▸ **Exercise inputs**
BEGIN

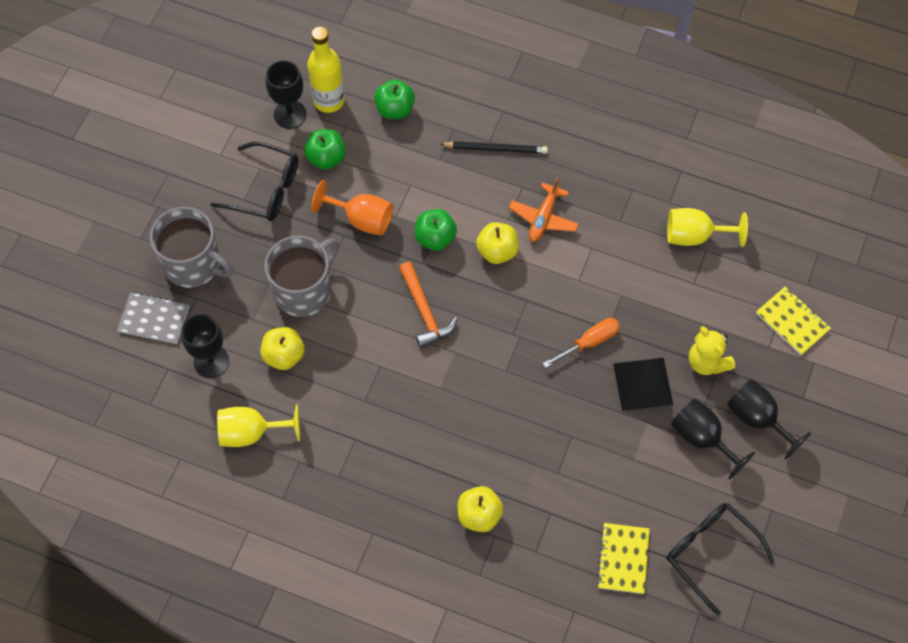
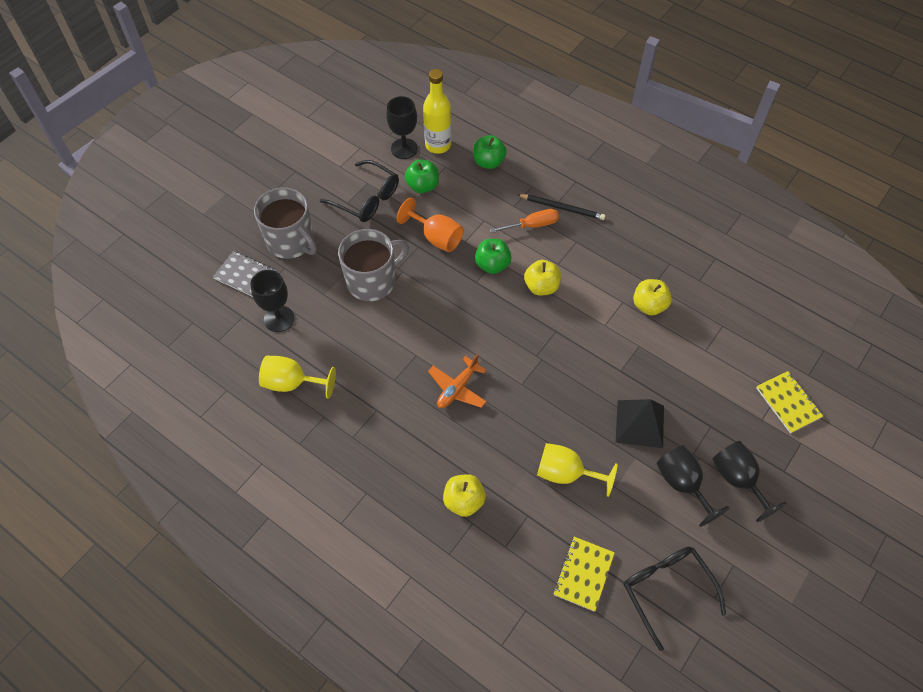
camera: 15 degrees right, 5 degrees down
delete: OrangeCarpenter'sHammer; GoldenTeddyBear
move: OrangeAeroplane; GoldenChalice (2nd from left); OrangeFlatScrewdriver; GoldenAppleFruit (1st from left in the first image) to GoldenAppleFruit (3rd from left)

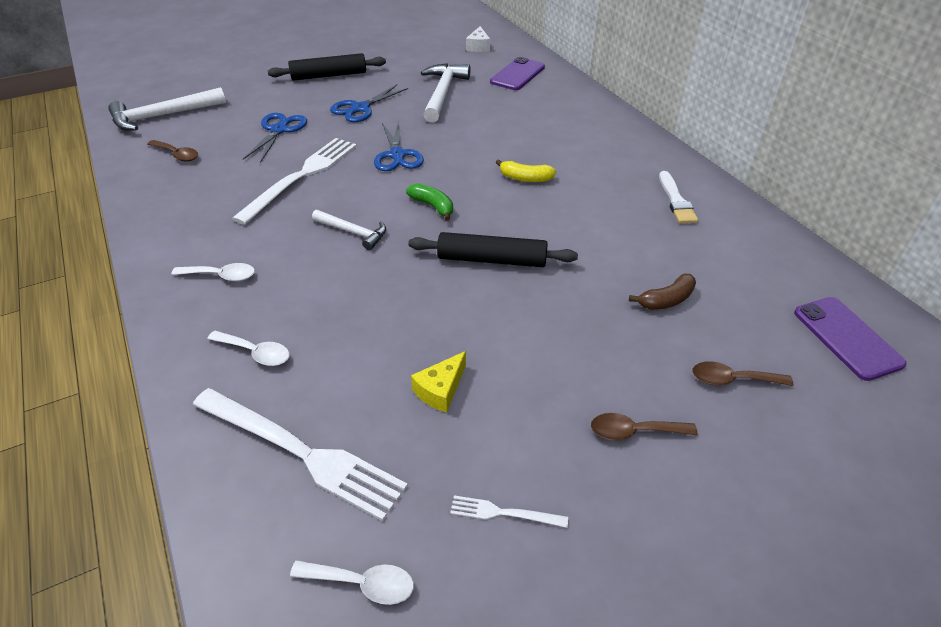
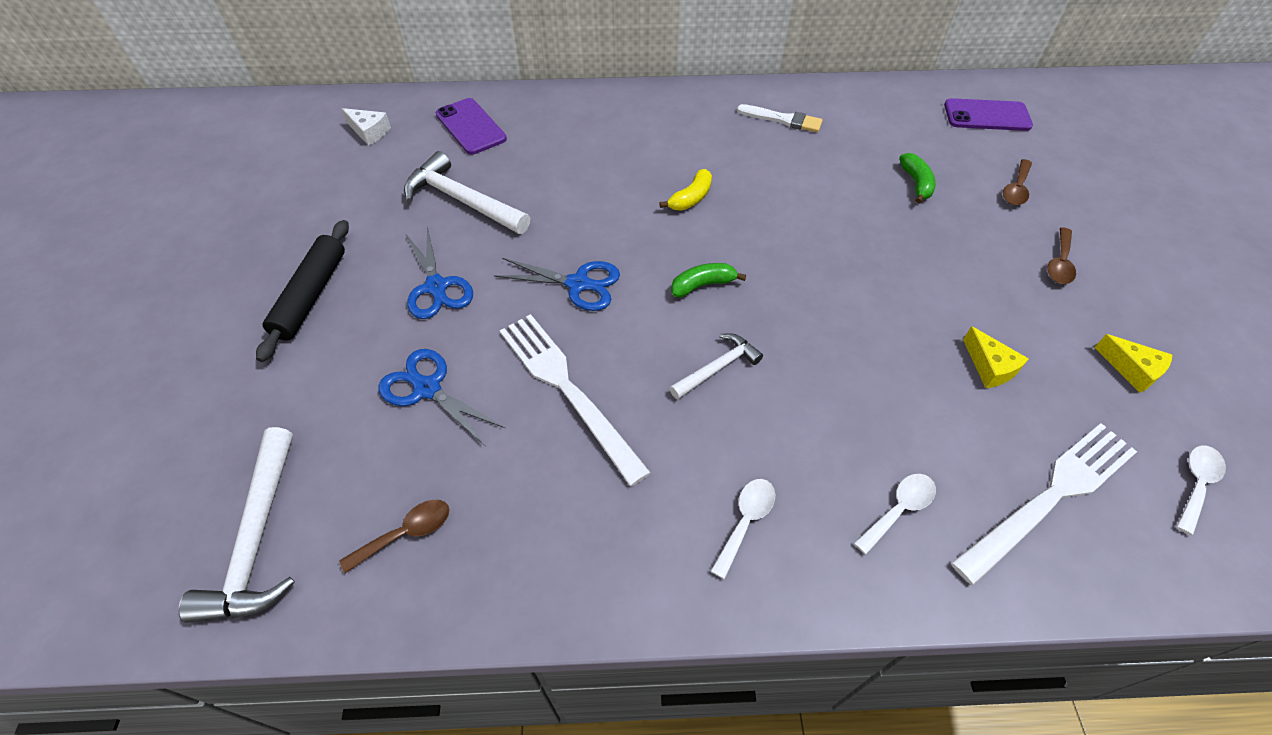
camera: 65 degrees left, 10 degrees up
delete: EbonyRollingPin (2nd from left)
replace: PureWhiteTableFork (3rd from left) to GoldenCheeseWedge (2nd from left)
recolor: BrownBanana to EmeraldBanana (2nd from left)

END
BEGIN

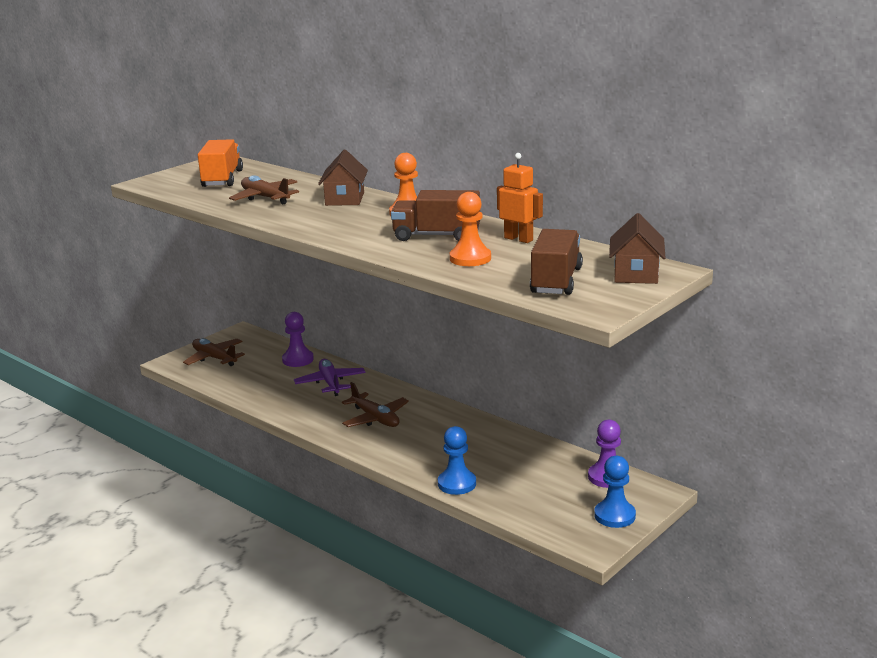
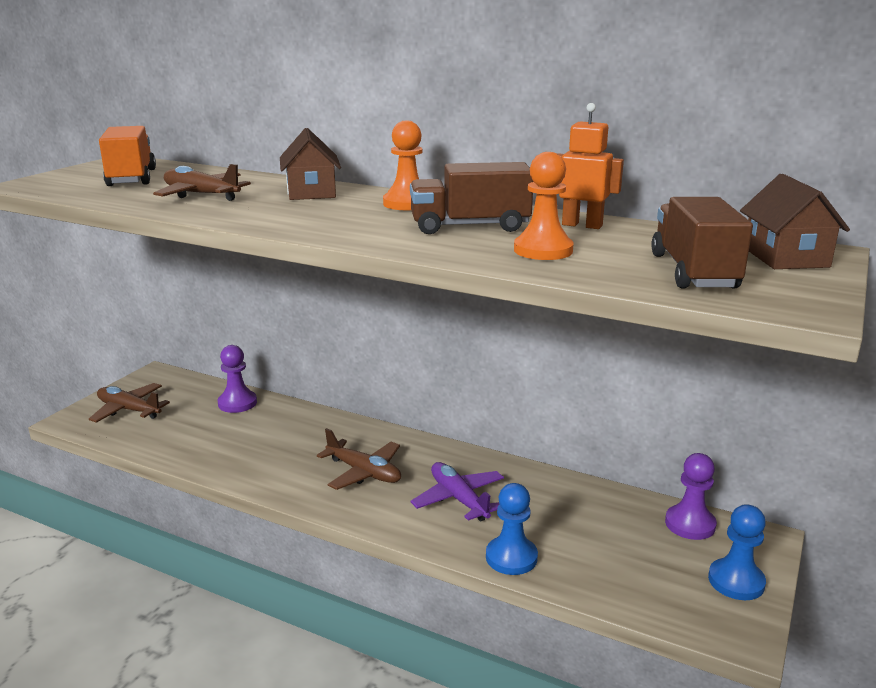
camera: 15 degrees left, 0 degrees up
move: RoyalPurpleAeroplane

END

Give back, word for word, only the lines above from the line holding "camera: 15 degrees right, 5 degrees down" to the line holding "delete: OrangeCarpenter'sHammer; GoldenTeddyBear", both included.

camera: 15 degrees right, 5 degrees down
delete: OrangeCarpenter'sHammer; GoldenTeddyBear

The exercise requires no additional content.